• _DATA RECORDS_:
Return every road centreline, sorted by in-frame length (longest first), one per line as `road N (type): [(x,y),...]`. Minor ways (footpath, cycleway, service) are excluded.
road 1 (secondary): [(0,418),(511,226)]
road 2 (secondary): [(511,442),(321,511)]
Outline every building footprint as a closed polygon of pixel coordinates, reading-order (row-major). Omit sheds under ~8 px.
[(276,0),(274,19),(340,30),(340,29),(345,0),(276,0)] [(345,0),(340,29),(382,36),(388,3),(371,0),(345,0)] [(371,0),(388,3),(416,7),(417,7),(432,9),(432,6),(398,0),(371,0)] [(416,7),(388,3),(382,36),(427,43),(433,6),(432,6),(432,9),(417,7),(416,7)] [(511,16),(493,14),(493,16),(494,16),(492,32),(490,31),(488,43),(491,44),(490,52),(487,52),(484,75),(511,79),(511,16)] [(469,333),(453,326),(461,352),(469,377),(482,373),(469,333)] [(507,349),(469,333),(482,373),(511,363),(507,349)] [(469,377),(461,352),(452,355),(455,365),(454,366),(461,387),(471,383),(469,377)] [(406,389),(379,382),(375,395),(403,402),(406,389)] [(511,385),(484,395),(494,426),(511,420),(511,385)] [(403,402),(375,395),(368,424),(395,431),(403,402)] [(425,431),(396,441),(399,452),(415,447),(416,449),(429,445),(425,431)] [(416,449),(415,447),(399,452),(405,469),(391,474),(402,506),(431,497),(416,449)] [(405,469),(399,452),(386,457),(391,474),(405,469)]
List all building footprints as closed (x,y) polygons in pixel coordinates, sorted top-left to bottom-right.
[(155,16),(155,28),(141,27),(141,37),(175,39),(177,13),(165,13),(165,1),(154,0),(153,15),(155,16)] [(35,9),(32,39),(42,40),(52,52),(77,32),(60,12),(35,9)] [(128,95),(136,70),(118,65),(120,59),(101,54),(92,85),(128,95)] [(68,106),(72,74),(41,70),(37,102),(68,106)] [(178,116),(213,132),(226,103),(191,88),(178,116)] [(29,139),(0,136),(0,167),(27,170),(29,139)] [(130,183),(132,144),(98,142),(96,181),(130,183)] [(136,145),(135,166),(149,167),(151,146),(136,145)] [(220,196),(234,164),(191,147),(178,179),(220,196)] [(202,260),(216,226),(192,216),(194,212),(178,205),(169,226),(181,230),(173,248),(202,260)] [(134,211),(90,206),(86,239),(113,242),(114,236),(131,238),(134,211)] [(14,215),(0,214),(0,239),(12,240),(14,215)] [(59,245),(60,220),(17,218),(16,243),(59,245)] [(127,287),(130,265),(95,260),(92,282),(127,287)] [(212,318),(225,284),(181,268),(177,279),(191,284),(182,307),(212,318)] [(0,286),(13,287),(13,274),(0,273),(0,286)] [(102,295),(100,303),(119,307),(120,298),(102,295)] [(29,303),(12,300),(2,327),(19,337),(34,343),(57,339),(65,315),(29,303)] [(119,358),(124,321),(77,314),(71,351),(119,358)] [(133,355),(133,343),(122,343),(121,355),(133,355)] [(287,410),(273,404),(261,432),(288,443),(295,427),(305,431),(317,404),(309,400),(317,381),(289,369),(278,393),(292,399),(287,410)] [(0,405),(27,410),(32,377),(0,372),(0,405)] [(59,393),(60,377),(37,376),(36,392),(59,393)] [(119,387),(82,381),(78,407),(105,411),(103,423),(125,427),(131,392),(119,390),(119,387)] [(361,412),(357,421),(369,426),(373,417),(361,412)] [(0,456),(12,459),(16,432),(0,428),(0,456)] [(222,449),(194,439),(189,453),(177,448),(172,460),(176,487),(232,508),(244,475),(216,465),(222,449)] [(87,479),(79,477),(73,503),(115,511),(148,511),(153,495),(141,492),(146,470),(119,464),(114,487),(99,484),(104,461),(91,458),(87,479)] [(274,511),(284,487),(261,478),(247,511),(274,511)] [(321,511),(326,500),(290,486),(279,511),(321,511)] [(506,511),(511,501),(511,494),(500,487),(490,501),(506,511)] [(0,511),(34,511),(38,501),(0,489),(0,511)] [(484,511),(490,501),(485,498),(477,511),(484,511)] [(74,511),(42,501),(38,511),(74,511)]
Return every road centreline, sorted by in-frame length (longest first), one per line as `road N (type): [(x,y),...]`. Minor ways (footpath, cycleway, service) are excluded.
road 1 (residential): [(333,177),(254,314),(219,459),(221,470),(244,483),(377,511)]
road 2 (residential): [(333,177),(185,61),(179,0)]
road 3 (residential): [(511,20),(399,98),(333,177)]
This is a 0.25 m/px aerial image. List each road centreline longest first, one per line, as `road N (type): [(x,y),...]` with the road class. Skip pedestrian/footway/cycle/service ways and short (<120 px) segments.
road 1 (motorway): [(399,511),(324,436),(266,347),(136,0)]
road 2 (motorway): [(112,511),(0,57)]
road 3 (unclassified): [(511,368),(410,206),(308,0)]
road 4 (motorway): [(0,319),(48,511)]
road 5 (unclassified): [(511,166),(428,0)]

• _WRITTEN EXERCISE_:
Render every one of the records above as a numbered list, one line per item, and omit any blank lines.

• _EXPECTED ANSWER_:
1. Return every road centreline, sorted by in-frame length (longest first), one per line as `road N (type): [(x,y),...]`. Minor ways (footpath, cycleway, service) are excluded.
2. road 1 (secondary): [(0,418),(511,226)]
3. road 2 (secondary): [(511,442),(321,511)]
4. Outline every building footprint as a closed polygon of pixel coordinates, reading-order (row-major). Omit sheds under ~8 px.
5. [(276,0),(274,19),(340,30),(340,29),(345,0),(276,0)] [(345,0),(340,29),(382,36),(388,3),(371,0),(345,0)] [(371,0),(388,3),(416,7),(417,7),(432,9),(432,6),(398,0),(371,0)] [(416,7),(388,3),(382,36),(427,43),(433,6),(432,6),(432,9),(417,7),(416,7)] [(511,16),(493,14),(493,16),(494,16),(492,32),(490,31),(488,43),(491,44),(490,52),(487,52),(484,75),(511,79),(511,16)] [(469,333),(453,326),(461,352),(469,377),(482,373),(469,333)] [(507,349),(469,333),(482,373),(511,363),(507,349)] [(469,377),(461,352),(452,355),(455,365),(454,366),(461,387),(471,383),(469,377)] [(406,389),(379,382),(375,395),(403,402),(406,389)] [(511,385),(484,395),(494,426),(511,420),(511,385)] [(403,402),(375,395),(368,424),(395,431),(403,402)] [(425,431),(396,441),(399,452),(415,447),(416,449),(429,445),(425,431)] [(416,449),(415,447),(399,452),(405,469),(391,474),(402,506),(431,497),(416,449)] [(405,469),(399,452),(386,457),(391,474),(405,469)]
6. List all building footprints as closed (x,y) polygons in pixel coordinates, sorted top-left to bottom-right.
7. [(155,16),(155,28),(141,27),(141,37),(175,39),(177,13),(165,13),(165,1),(154,0),(153,15),(155,16)] [(35,9),(32,39),(42,40),(52,52),(77,32),(60,12),(35,9)] [(128,95),(136,70),(118,65),(120,59),(101,54),(92,85),(128,95)] [(68,106),(72,74),(41,70),(37,102),(68,106)] [(178,116),(213,132),(226,103),(191,88),(178,116)] [(29,139),(0,136),(0,167),(27,170),(29,139)] [(130,183),(132,144),(98,142),(96,181),(130,183)] [(136,145),(135,166),(149,167),(151,146),(136,145)] [(220,196),(234,164),(191,147),(178,179),(220,196)] [(202,260),(216,226),(192,216),(194,212),(178,205),(169,226),(181,230),(173,248),(202,260)] [(134,211),(90,206),(86,239),(113,242),(114,236),(131,238),(134,211)] [(14,215),(0,214),(0,239),(12,240),(14,215)] [(59,245),(60,220),(17,218),(16,243),(59,245)] [(127,287),(130,265),(95,260),(92,282),(127,287)] [(212,318),(225,284),(181,268),(177,279),(191,284),(182,307),(212,318)] [(0,286),(13,287),(13,274),(0,273),(0,286)] [(102,295),(100,303),(119,307),(120,298),(102,295)] [(29,303),(12,300),(2,327),(19,337),(34,343),(57,339),(65,315),(29,303)] [(119,358),(124,321),(77,314),(71,351),(119,358)] [(133,355),(133,343),(122,343),(121,355),(133,355)] [(287,410),(273,404),(261,432),(288,443),(295,427),(305,431),(317,404),(309,400),(317,381),(289,369),(278,393),(292,399),(287,410)] [(0,405),(27,410),(32,377),(0,372),(0,405)] [(59,393),(60,377),(37,376),(36,392),(59,393)] [(119,387),(82,381),(78,407),(105,411),(103,423),(125,427),(131,392),(119,390),(119,387)] [(361,412),(357,421),(369,426),(373,417),(361,412)] [(0,456),(12,459),(16,432),(0,428),(0,456)] [(222,449),(194,439),(189,453),(177,448),(172,460),(176,487),(232,508),(244,475),(216,465),(222,449)] [(87,479),(79,477),(73,503),(115,511),(148,511),(153,495),(141,492),(146,470),(119,464),(114,487),(99,484),(104,461),(91,458),(87,479)] [(274,511),(284,487),(261,478),(247,511),(274,511)] [(321,511),(326,500),(290,486),(279,511),(321,511)] [(506,511),(511,501),(511,494),(500,487),(490,501),(506,511)] [(0,511),(34,511),(38,501),(0,489),(0,511)] [(484,511),(490,501),(485,498),(477,511),(484,511)] [(74,511),(42,501),(38,511),(74,511)]
8. Return every road centreline, sorted by in-frame length (longest first), one per line as `road N (type): [(x,y),...]`. Minor ways (footpath, cycleway, service) are excluded.
9. road 1 (residential): [(333,177),(254,314),(219,459),(221,470),(244,483),(377,511)]
10. road 2 (residential): [(333,177),(185,61),(179,0)]
11. road 3 (residential): [(511,20),(399,98),(333,177)]
12. This is a 0.25 m/px aerial image. List each road centreline longest first, one per line, as `road N (type): [(x,y),...]` with the road class. Skip pedestrian/footway/cycle/service ways and short (<120 px) segments.
13. road 1 (motorway): [(399,511),(324,436),(266,347),(136,0)]
14. road 2 (motorway): [(112,511),(0,57)]
15. road 3 (unclassified): [(511,368),(410,206),(308,0)]
16. road 4 (motorway): [(0,319),(48,511)]
17. road 5 (unclassified): [(511,166),(428,0)]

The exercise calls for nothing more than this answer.